:: Available records ::
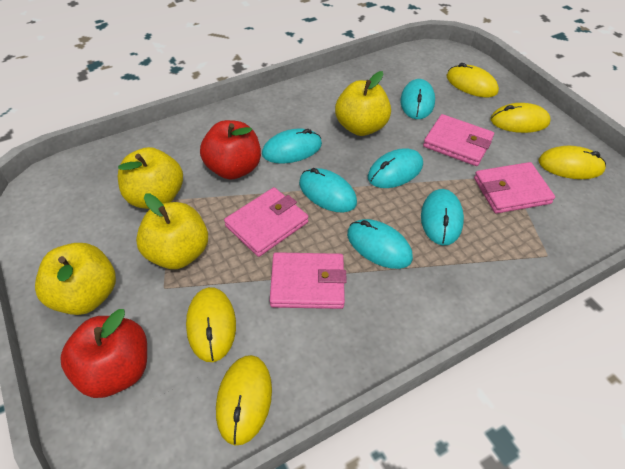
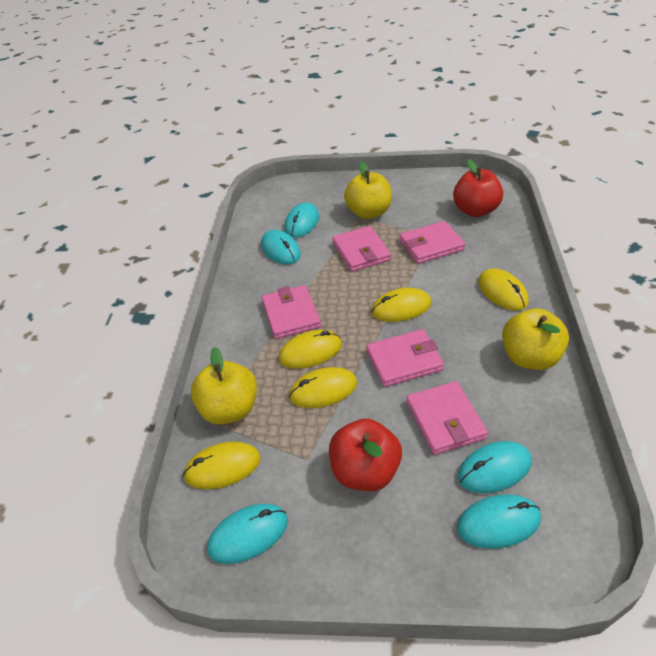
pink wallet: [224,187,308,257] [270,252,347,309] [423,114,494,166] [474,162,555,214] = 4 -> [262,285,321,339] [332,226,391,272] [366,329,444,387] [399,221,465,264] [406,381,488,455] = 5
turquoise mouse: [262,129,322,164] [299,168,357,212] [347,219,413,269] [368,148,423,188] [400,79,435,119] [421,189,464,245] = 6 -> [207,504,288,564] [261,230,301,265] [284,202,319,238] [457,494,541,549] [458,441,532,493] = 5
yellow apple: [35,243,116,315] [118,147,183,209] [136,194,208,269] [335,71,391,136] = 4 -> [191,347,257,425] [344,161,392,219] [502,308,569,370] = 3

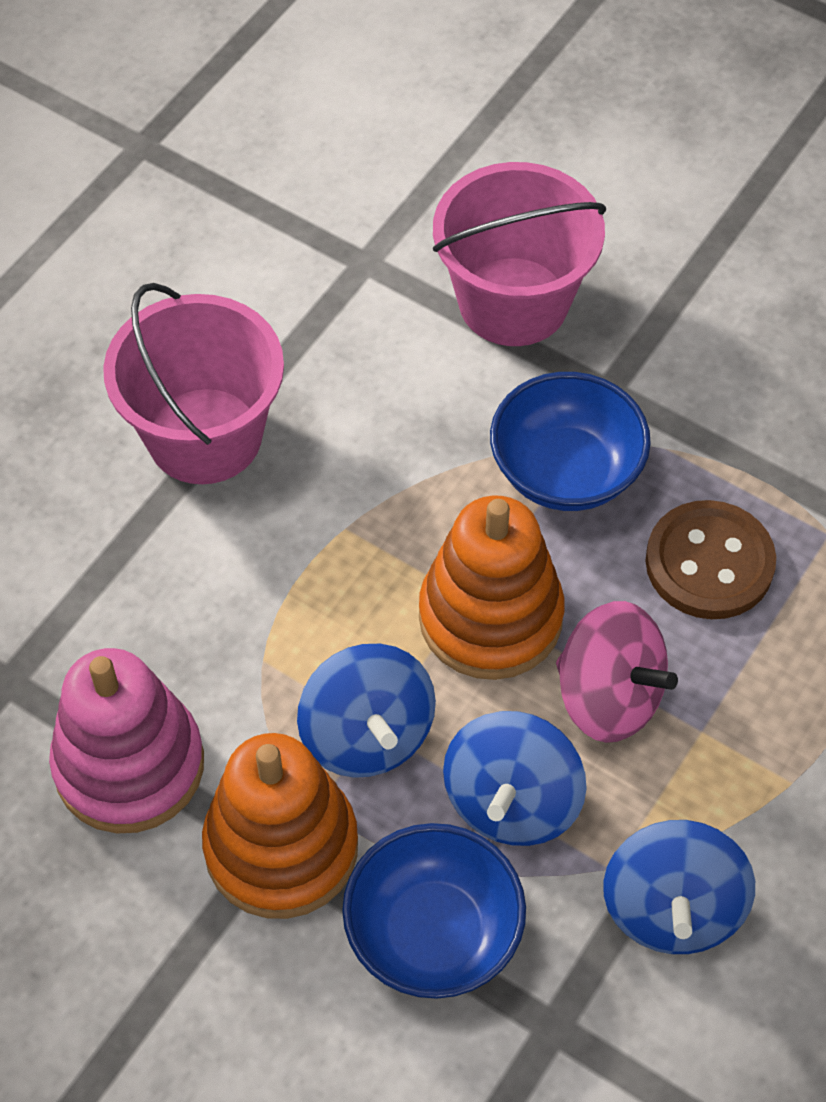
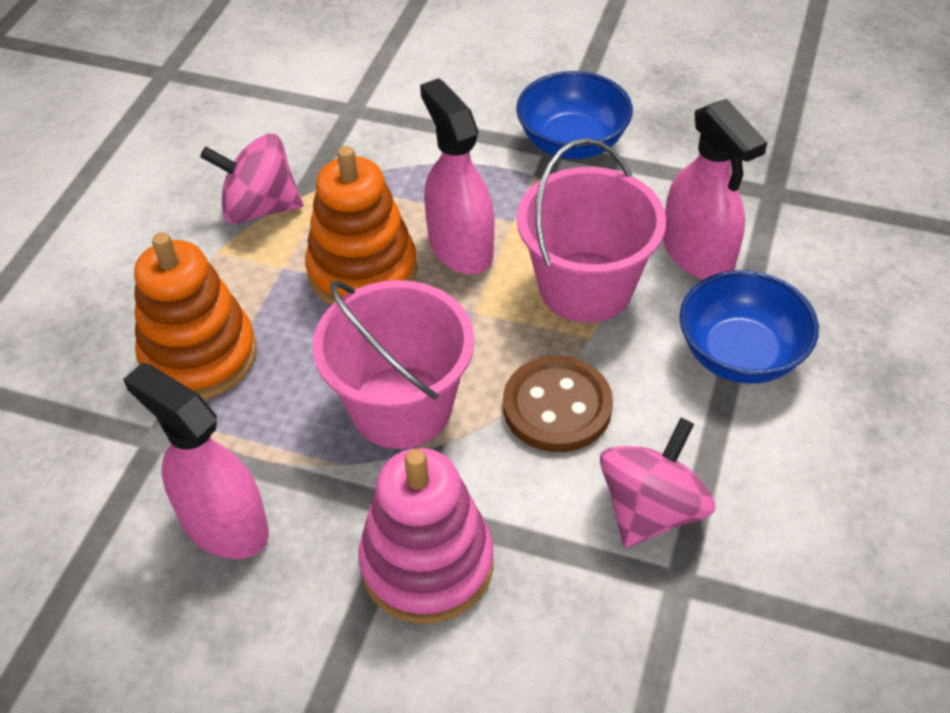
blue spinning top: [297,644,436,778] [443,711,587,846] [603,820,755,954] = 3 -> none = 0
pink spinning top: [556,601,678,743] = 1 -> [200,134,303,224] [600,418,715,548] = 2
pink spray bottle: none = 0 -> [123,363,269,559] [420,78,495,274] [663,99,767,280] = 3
:::
> **What this task involves**
Pictures aside, restate the entries word for word.

> **Written answer**
pink wallet: [224,187,308,257] [270,252,347,309] [423,114,494,166] [474,162,555,214] = 4 -> [262,285,321,339] [332,226,391,272] [366,329,444,387] [399,221,465,264] [406,381,488,455] = 5
turquoise mouse: [262,129,322,164] [299,168,357,212] [347,219,413,269] [368,148,423,188] [400,79,435,119] [421,189,464,245] = 6 -> [207,504,288,564] [261,230,301,265] [284,202,319,238] [457,494,541,549] [458,441,532,493] = 5
yellow apple: [35,243,116,315] [118,147,183,209] [136,194,208,269] [335,71,391,136] = 4 -> [191,347,257,425] [344,161,392,219] [502,308,569,370] = 3

blue spinning top: [297,644,436,778] [443,711,587,846] [603,820,755,954] = 3 -> none = 0
pink spinning top: [556,601,678,743] = 1 -> [200,134,303,224] [600,418,715,548] = 2
pink spray bottle: none = 0 -> [123,363,269,559] [420,78,495,274] [663,99,767,280] = 3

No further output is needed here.